Scene change data
▽

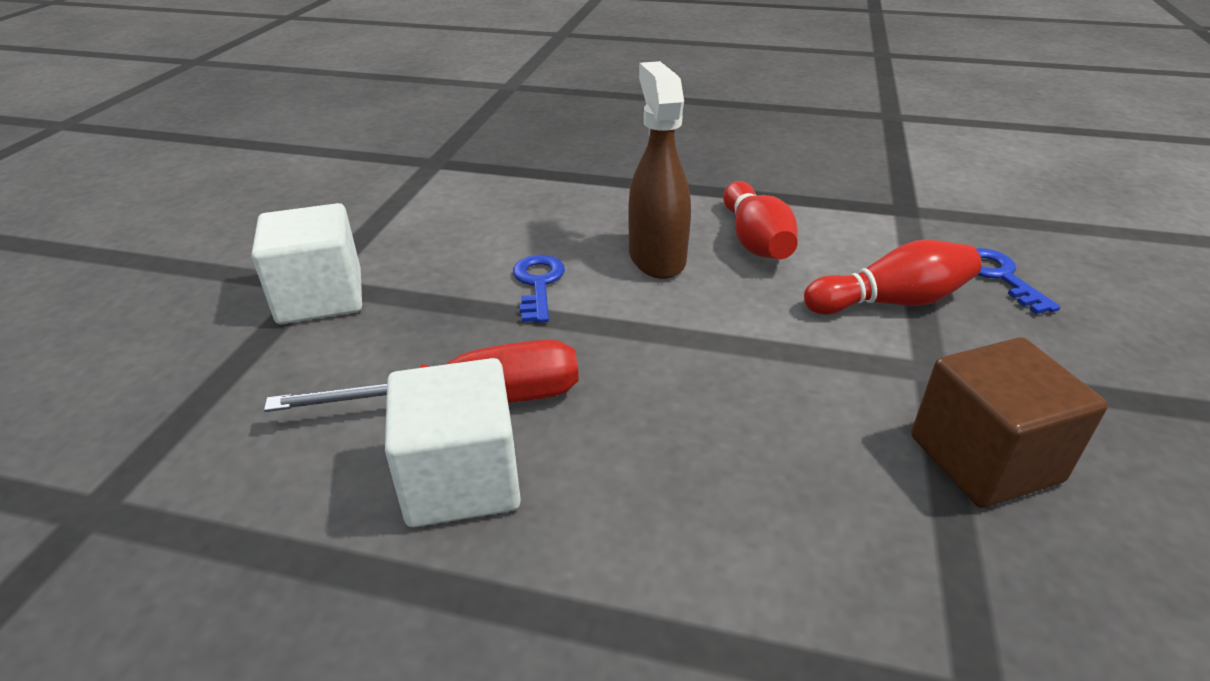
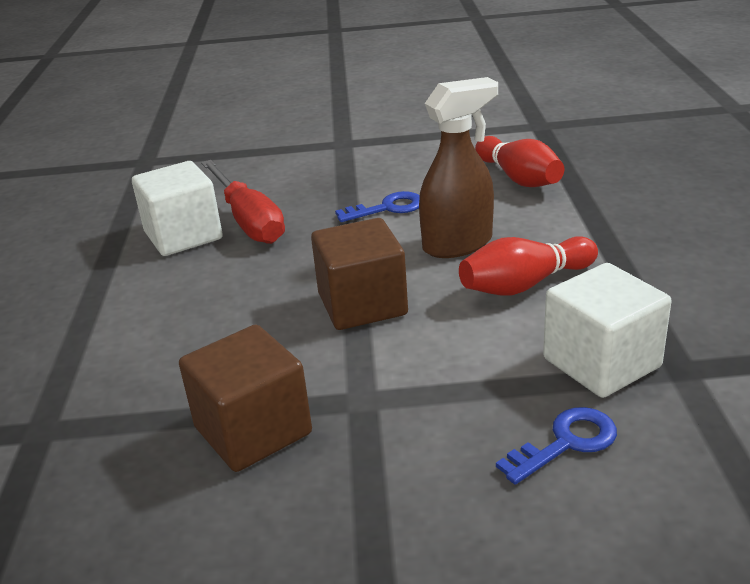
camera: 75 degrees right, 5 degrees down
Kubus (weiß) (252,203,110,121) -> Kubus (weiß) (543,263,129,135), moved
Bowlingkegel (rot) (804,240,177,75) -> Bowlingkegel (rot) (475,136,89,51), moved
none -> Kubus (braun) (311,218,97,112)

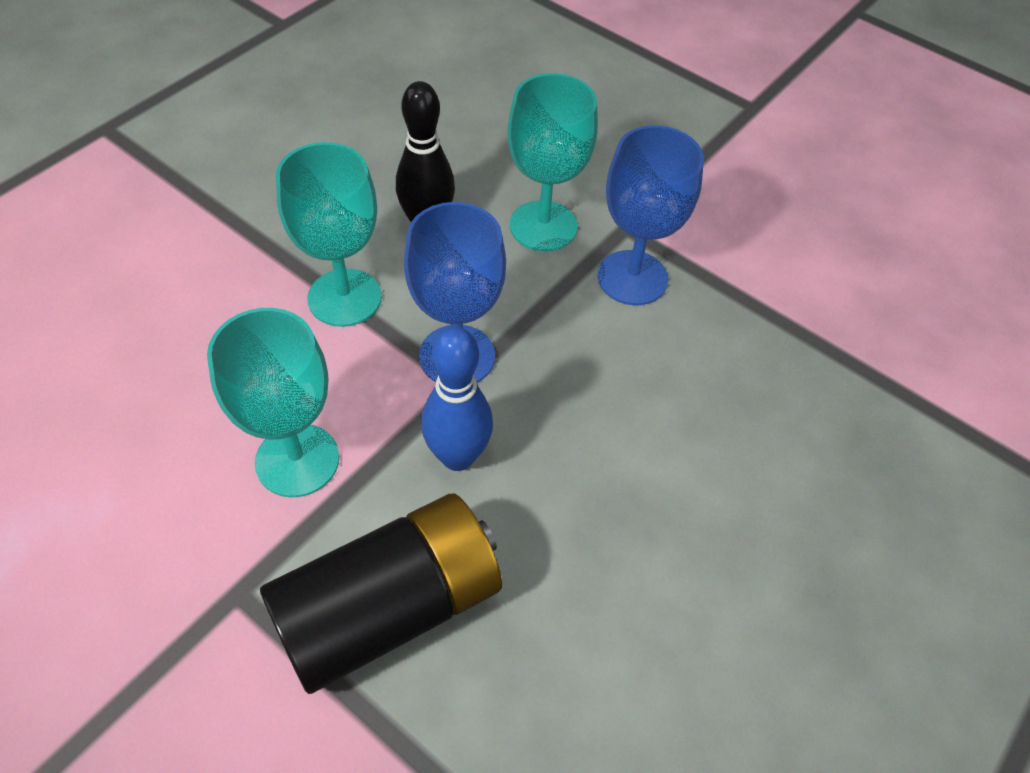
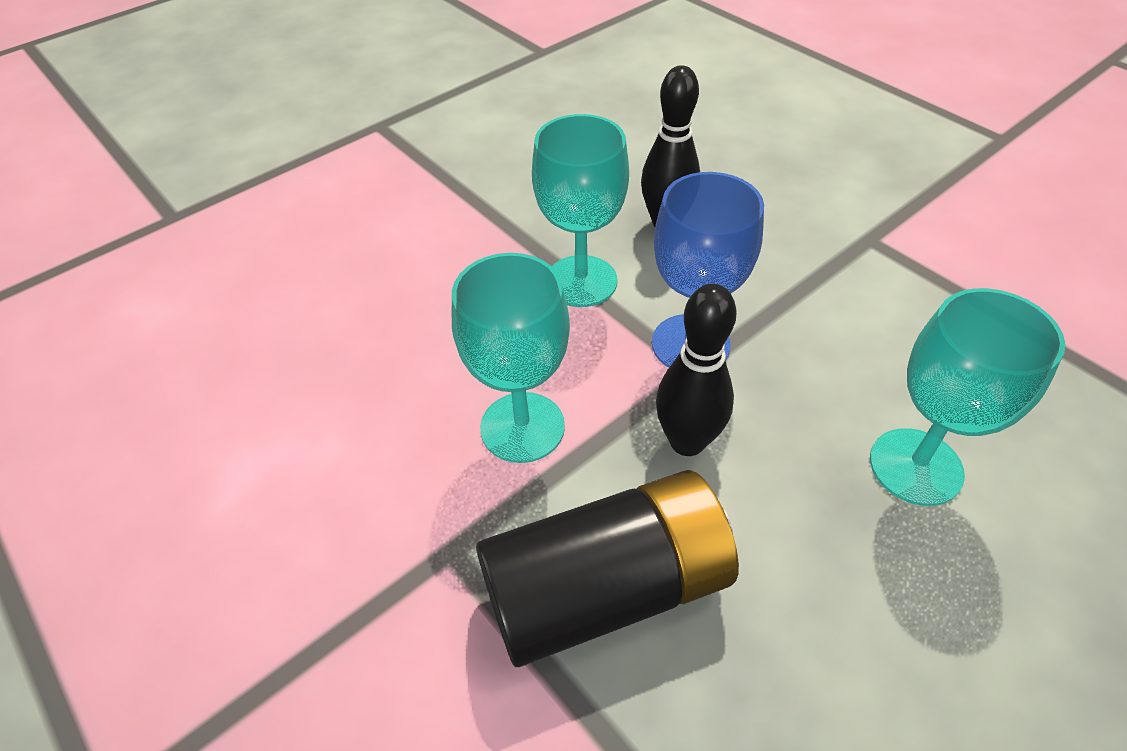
camera: 15 degrees right, 5 degrees down
Bowlingkegel (blau) (421,327,72,144) -> Bowlingkegel (schwarz) (656,284,81,172)
Kelch (türkis) (507,73,91,179) -> Kelch (türkis) (870,288,195,218), moved
Kelch (blau) (597,125,107,180) -> none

△

[EXERCISE] Each record should appear again exactly as it stands, with no picture included.

[YOUR SOLUTION]
camera: 75 degrees right, 5 degrees down
Kubus (weiß) (252,203,110,121) -> Kubus (weiß) (543,263,129,135), moved
Bowlingkegel (rot) (804,240,177,75) -> Bowlingkegel (rot) (475,136,89,51), moved
none -> Kubus (braun) (311,218,97,112)

camera: 15 degrees right, 5 degrees down
Bowlingkegel (blau) (421,327,72,144) -> Bowlingkegel (schwarz) (656,284,81,172)
Kelch (türkis) (507,73,91,179) -> Kelch (türkis) (870,288,195,218), moved
Kelch (blau) (597,125,107,180) -> none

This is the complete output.